## Activity
Exact copy, no pictures: reproduce the lines from the one that holds "Zena: [664,417,688,441] ->" through the end of the entries.

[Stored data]

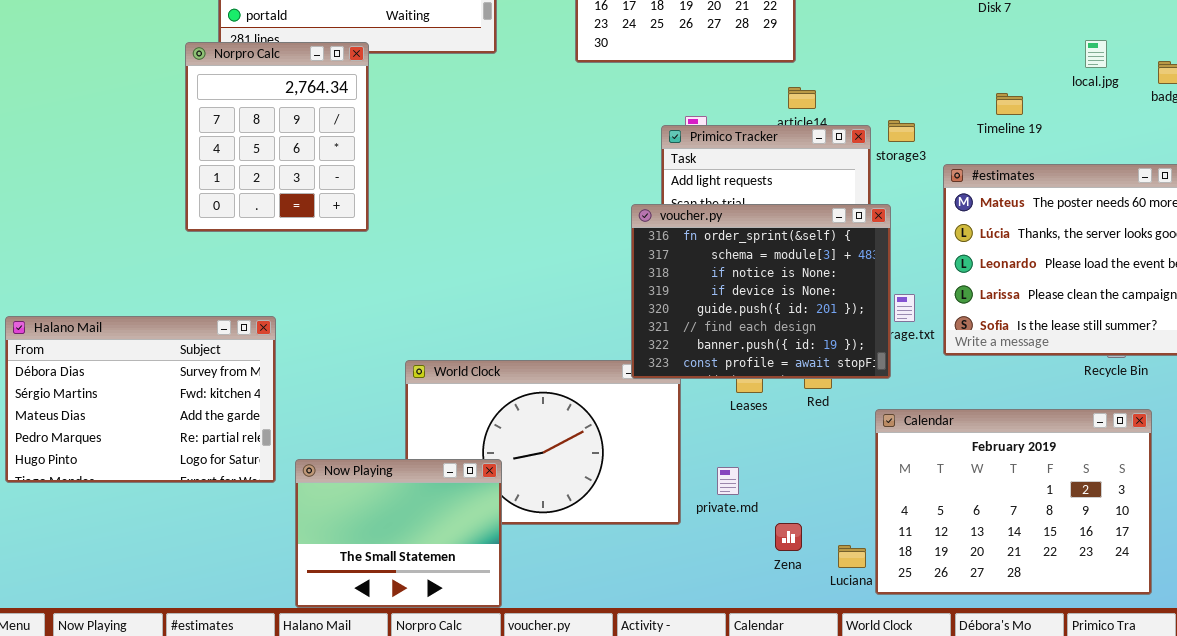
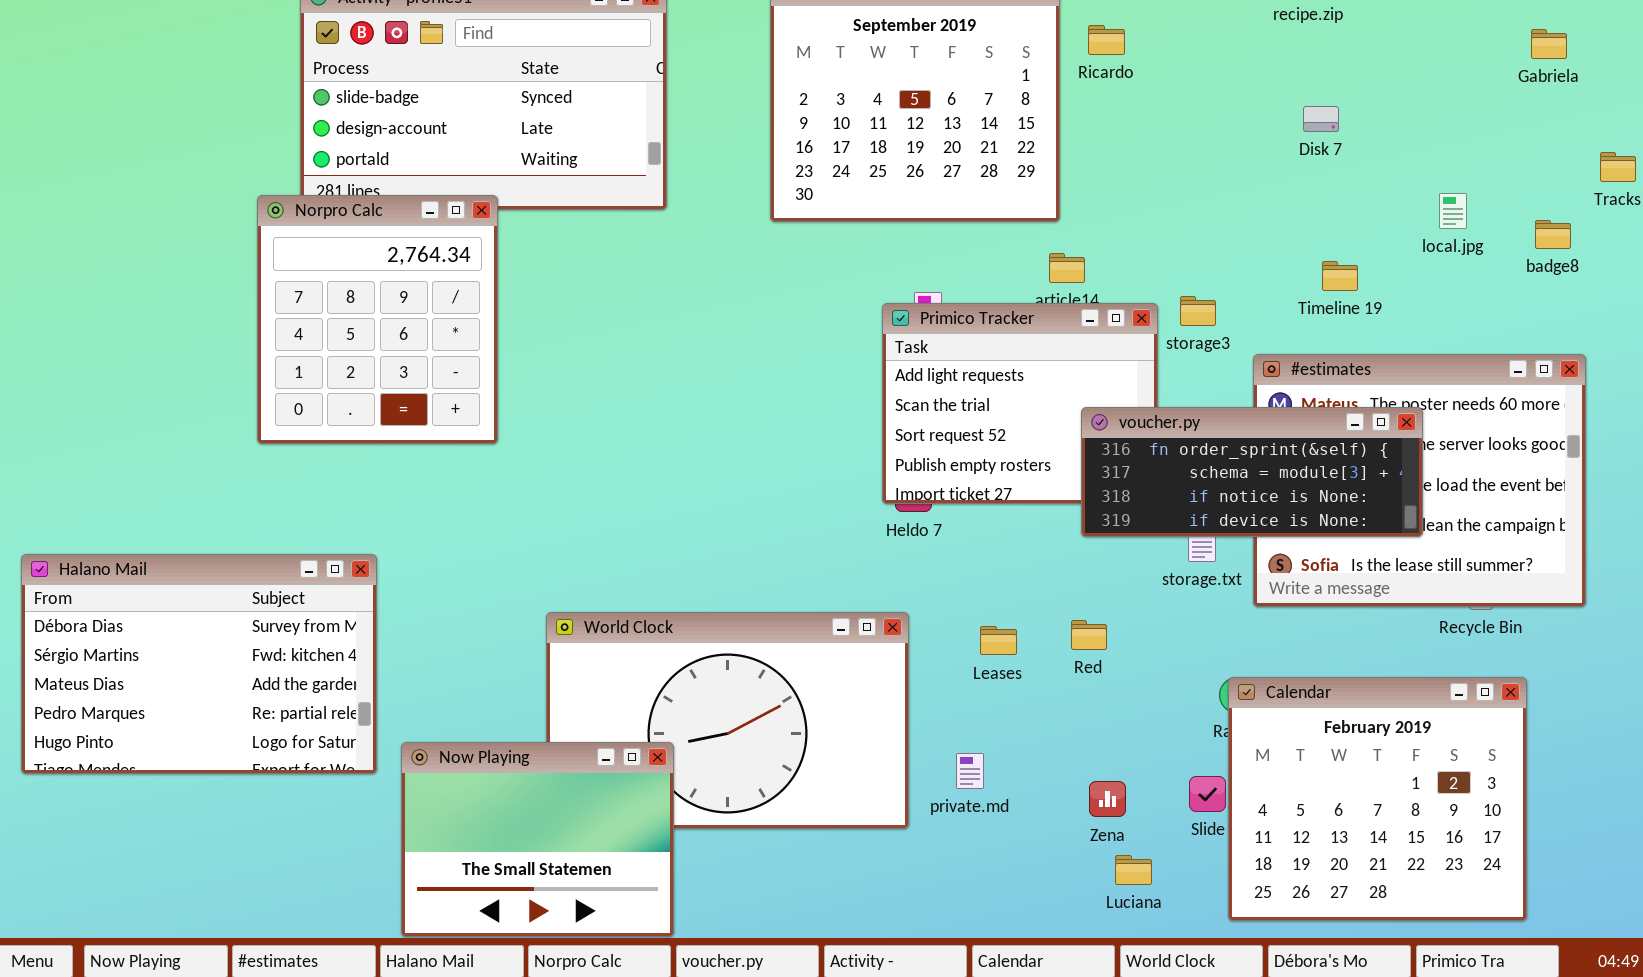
voucher.py: [631,204,891,379] -> [1081,407,1423,537], moved, resized
Calendar: [875,409,1152,595] -> [1228,677,1527,921], resized
Zena: [775,523,802,551] -> [1089,781,1126,817], moved

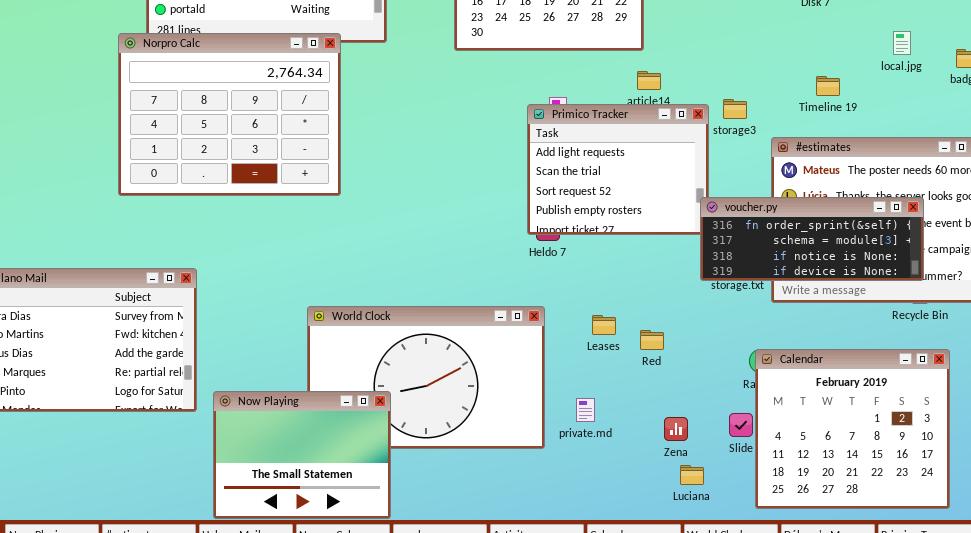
Norpro Calc: [257,195,498,444] -> [118,33,341,196], resized
voucher.py: [1081,407,1423,537] -> [700,197,924,281], moved
Red: [1071,620,1107,650] -> [640,330,664,350], moved

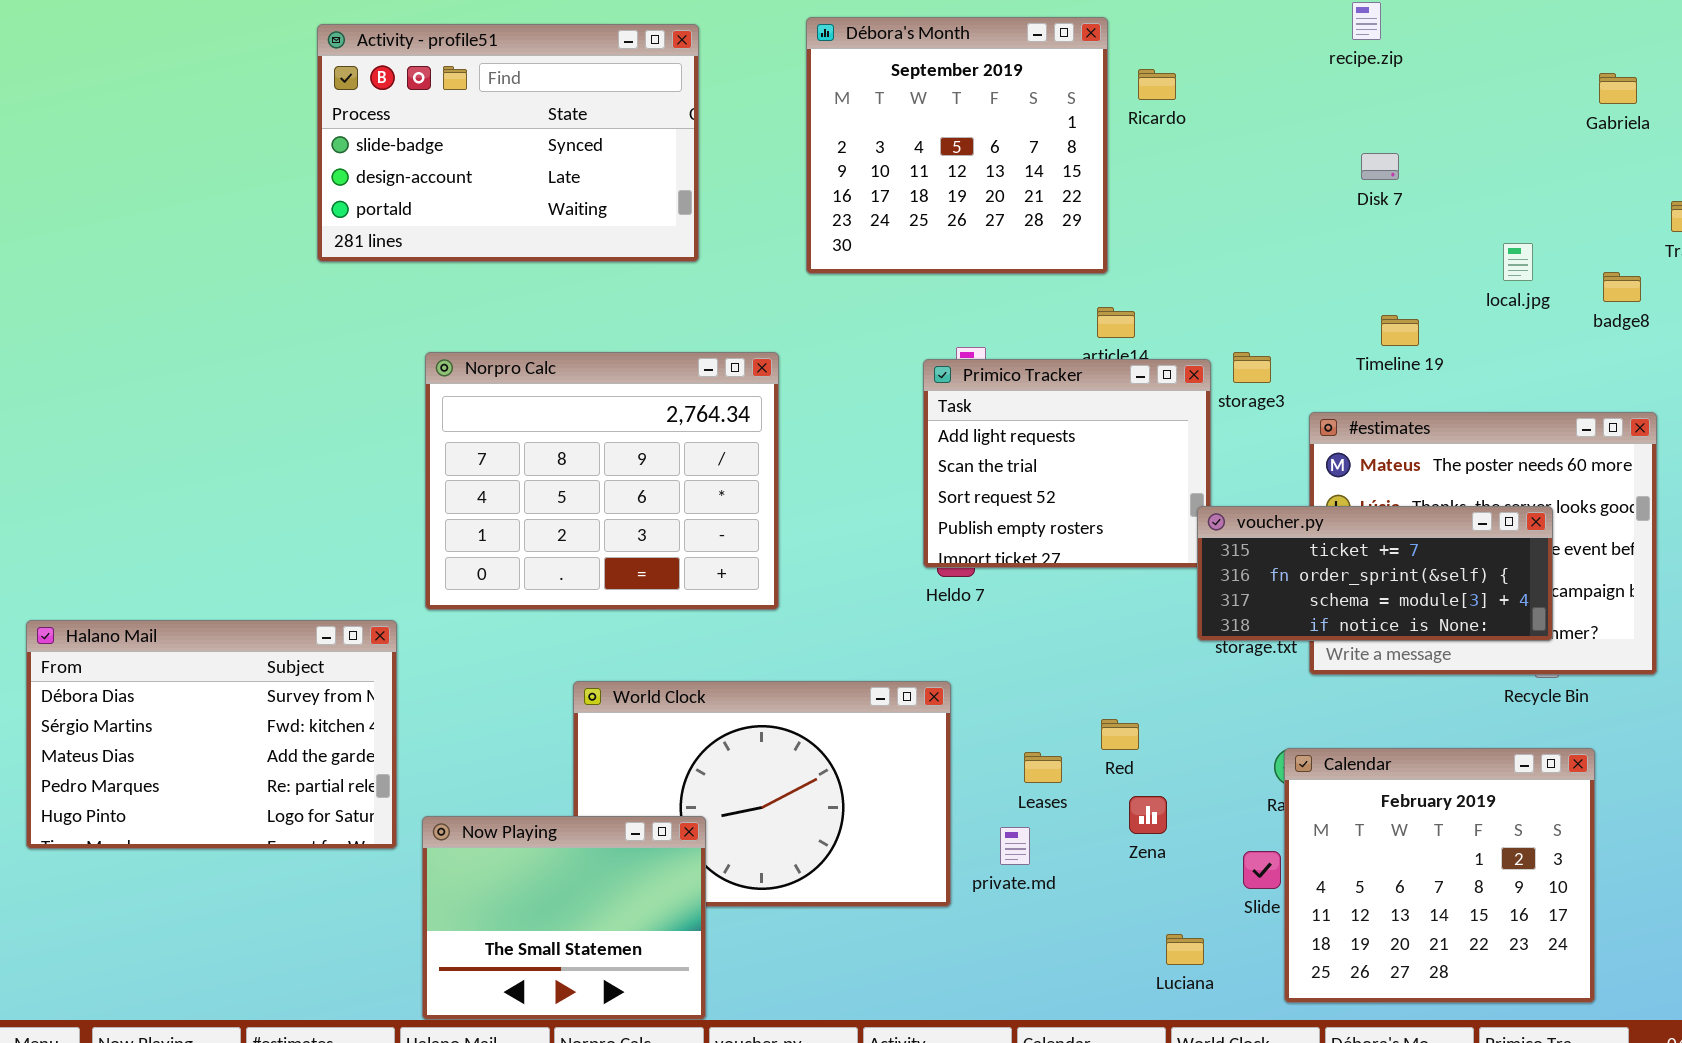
Norpro Calc: [118,33,341,196] -> [425,352,779,610], moved
voucher.py: [700,197,924,281] -> [1197,506,1553,641], scrolled up 1 row
Leases: [592,315,616,335] -> [1024,752,1062,783], moved
Zena: [664,417,688,441] -> [1129,796,1167,834], moved

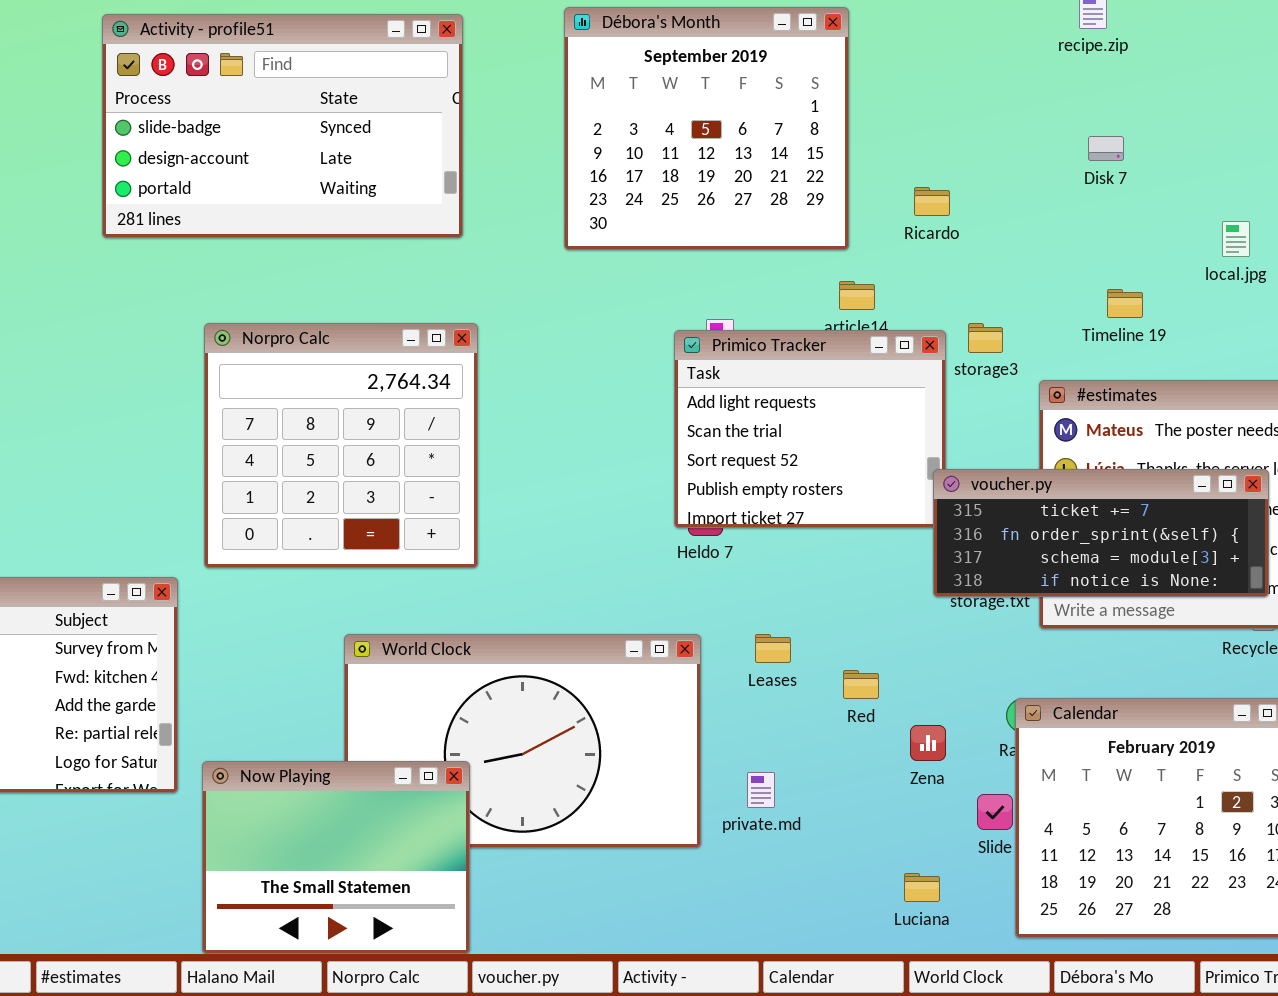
Ricardo: [1138,69,1176,100] -> [914,187,950,216], moved
Norpro Calc: [425,352,779,610] -> [204,323,478,568], resized
Leases: [1024,752,1062,783] -> [755,634,791,663], moved
Zena: [1129,796,1167,834] -> [910,725,946,761], moved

## Response to this exercise
Zena: [664,417,688,441] -> [1129,796,1167,834], moved

Ricardo: [1138,69,1176,100] -> [914,187,950,216], moved
Norpro Calc: [425,352,779,610] -> [204,323,478,568], resized
Leases: [1024,752,1062,783] -> [755,634,791,663], moved
Zena: [1129,796,1167,834] -> [910,725,946,761], moved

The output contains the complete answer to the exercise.